**GOAL:**
Copy the items line for line, from the first line through the line that contains "road 2 (track): [(508,511),(309,305),(280,240),(194,210)]", and leave out the pictures.

______

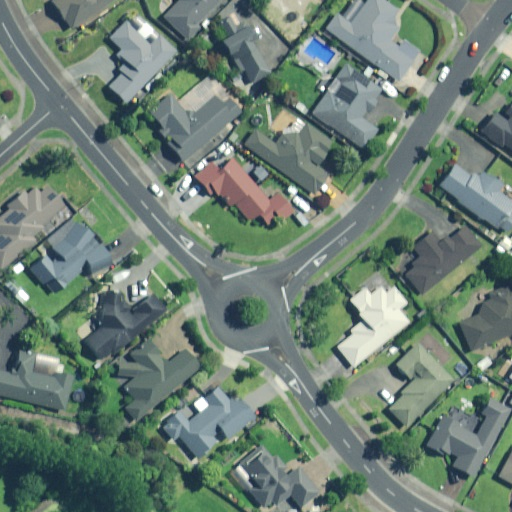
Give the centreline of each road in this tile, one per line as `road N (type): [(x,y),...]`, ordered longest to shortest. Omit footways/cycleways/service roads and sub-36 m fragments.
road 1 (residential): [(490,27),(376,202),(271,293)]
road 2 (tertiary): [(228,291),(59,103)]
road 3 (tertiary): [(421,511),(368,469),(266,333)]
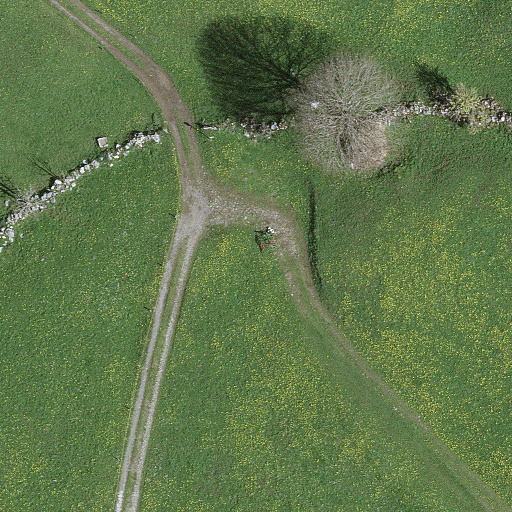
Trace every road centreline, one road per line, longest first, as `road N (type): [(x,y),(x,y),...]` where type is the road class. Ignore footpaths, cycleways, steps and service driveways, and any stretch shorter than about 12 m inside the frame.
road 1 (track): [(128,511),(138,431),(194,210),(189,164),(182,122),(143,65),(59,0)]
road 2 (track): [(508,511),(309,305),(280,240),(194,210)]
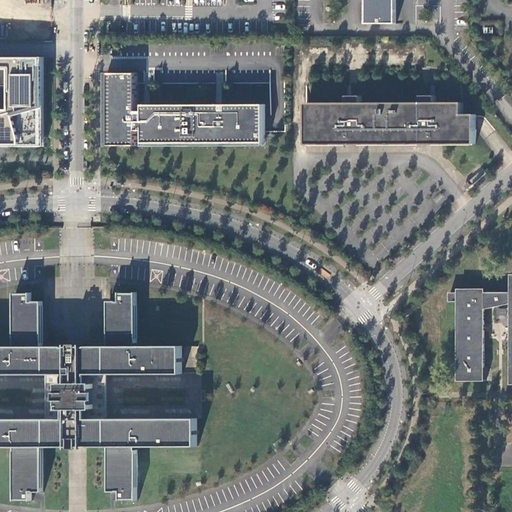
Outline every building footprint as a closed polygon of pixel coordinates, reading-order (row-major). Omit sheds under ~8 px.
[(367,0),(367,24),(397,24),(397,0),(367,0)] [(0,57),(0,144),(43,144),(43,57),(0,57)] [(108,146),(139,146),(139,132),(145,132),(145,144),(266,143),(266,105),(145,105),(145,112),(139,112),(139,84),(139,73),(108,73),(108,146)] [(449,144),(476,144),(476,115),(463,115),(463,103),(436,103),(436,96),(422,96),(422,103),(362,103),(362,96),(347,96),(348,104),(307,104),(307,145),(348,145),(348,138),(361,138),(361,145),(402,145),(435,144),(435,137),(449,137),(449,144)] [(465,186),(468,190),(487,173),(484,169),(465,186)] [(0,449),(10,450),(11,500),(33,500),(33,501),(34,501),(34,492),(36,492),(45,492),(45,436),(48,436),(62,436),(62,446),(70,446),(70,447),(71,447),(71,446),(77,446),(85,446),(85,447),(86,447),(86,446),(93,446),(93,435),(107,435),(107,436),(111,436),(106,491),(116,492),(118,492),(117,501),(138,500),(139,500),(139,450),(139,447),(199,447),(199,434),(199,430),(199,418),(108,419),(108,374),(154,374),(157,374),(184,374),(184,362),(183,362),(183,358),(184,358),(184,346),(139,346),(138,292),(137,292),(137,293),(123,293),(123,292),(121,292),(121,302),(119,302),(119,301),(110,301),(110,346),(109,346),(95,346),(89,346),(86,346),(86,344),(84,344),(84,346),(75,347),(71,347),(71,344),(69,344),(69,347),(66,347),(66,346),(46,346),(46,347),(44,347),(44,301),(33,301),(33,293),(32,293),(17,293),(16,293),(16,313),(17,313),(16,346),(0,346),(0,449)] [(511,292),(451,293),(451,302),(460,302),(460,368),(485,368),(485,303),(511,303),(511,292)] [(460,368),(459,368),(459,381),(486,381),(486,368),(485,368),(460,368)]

______

**SOLUTION FOR THIS EXERCISE:**
Give the centreline of each road in this tile, one per line as `road N (type): [(x,y),...]`, ordered longest to shortest. Omit footways/cycleways/service roads and sub-36 m fragments.
road 1 (residential): [(490,27),(376,202),(271,293)]
road 2 (tertiary): [(228,291),(59,103)]
road 3 (tertiary): [(421,511),(368,469),(266,333)]
Trace every road centreline, one road per line, longest first, as `road N (type): [(x,y),(x,y),...]` where type is the road class. Ignore footpaths, cycleways, steps and service driveways, and any stretch shorter than about 12 m inside the frame.
road 1 (track): [(128,511),(138,431),(194,210),(189,164),(182,122),(143,65),(59,0)]
road 2 (track): [(508,511),(309,305),(280,240),(194,210)]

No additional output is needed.